── RECORDED DATA

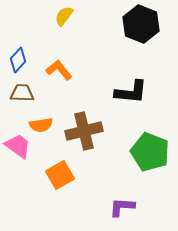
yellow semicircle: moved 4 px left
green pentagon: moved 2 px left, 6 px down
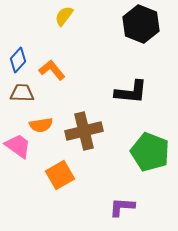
orange L-shape: moved 7 px left
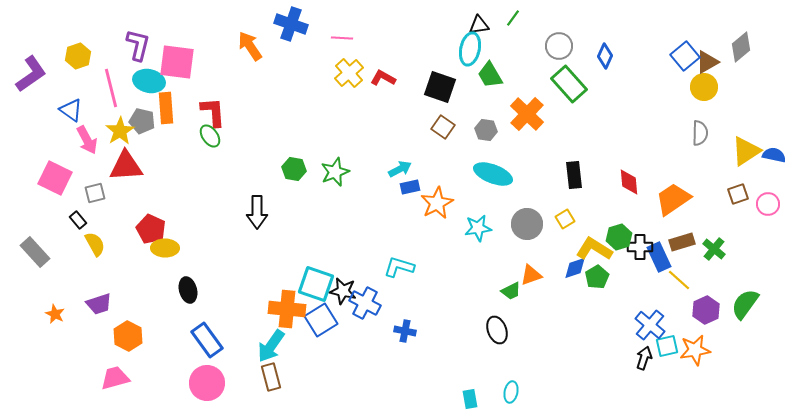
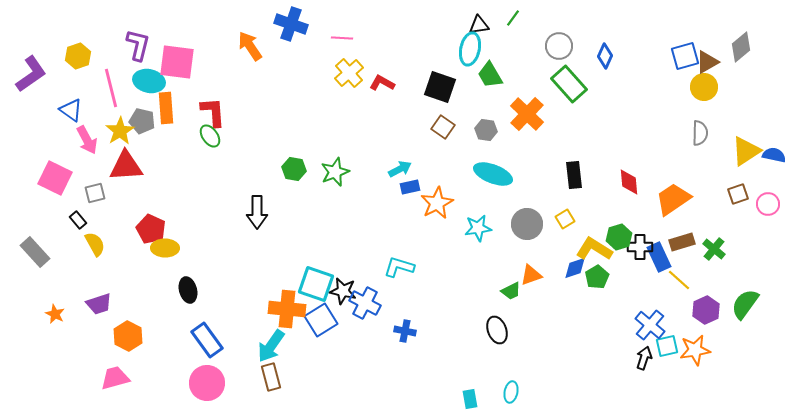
blue square at (685, 56): rotated 24 degrees clockwise
red L-shape at (383, 78): moved 1 px left, 5 px down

────

STATED TASK:
Pick out each line in the items above that contains the word "left", and copy those lines.

EXERCISE SOLUTION:
yellow semicircle: moved 4 px left
green pentagon: moved 2 px left, 6 px down
orange L-shape: moved 7 px left
red L-shape at (383, 78): moved 1 px left, 5 px down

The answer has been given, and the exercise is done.